Can you write out, unchanged, the lines of the rows below from the line containing "Question: Which object is closer" up to and including the line containing "Question: Which object is positioned closest to the"?

**TASK DATA**
=== Section Start ===
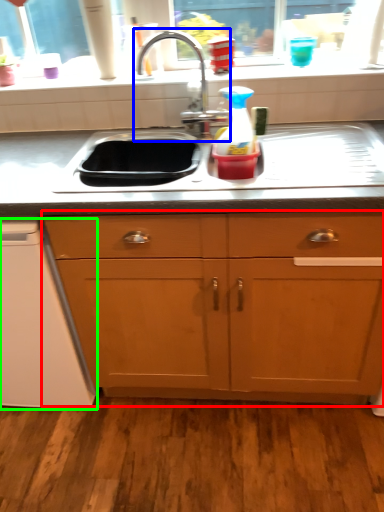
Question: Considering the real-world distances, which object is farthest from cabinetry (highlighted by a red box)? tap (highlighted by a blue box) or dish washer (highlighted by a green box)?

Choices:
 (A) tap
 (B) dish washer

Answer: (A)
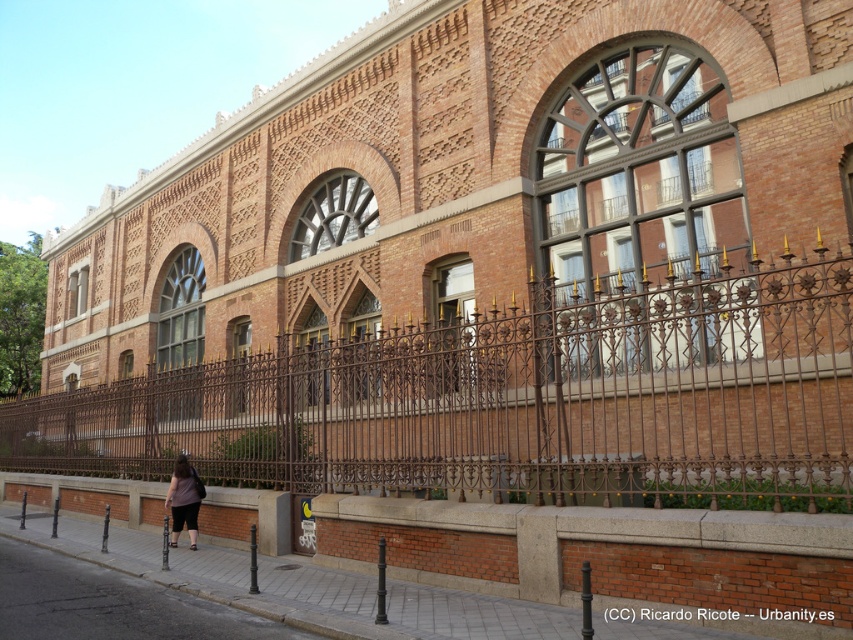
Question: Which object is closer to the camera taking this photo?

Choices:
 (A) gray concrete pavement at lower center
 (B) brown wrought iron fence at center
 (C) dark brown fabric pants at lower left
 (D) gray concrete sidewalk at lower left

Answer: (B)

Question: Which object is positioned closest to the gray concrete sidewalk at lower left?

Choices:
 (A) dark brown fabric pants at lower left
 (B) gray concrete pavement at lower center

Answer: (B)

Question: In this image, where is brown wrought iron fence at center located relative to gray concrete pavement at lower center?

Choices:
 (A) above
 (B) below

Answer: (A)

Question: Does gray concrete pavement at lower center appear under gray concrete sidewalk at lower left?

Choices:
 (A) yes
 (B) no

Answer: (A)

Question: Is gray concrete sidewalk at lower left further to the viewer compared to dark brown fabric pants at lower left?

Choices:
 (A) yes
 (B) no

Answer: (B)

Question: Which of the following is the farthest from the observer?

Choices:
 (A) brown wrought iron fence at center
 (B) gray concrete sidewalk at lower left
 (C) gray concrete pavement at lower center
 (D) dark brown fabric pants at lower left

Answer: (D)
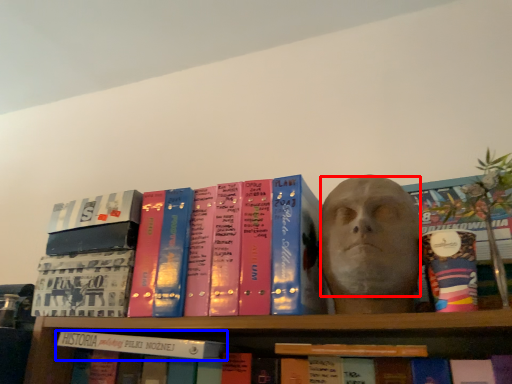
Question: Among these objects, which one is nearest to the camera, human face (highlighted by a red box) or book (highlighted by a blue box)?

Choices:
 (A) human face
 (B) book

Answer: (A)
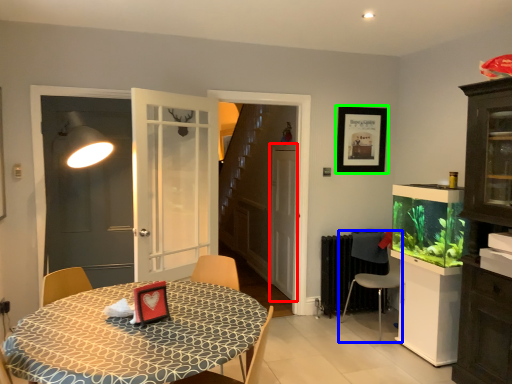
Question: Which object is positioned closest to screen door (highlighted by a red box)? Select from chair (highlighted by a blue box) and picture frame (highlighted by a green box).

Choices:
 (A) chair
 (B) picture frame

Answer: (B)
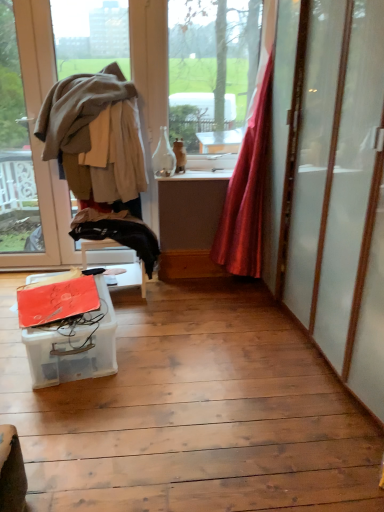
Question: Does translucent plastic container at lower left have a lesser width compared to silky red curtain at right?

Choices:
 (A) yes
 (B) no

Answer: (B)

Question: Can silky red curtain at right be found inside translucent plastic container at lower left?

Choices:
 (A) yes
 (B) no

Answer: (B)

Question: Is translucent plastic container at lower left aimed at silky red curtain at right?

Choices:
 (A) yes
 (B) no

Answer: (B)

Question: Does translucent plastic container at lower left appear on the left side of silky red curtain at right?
=== Section End ===
**RESULT**
Question: Which object is closer to the camera taking this photo?

Choices:
 (A) gray concrete pavement at lower center
 (B) brown wrought iron fence at center
 (C) dark brown fabric pants at lower left
 (D) gray concrete sidewalk at lower left

Answer: (B)

Question: Which object is positioned closest to the gray concrete sidewalk at lower left?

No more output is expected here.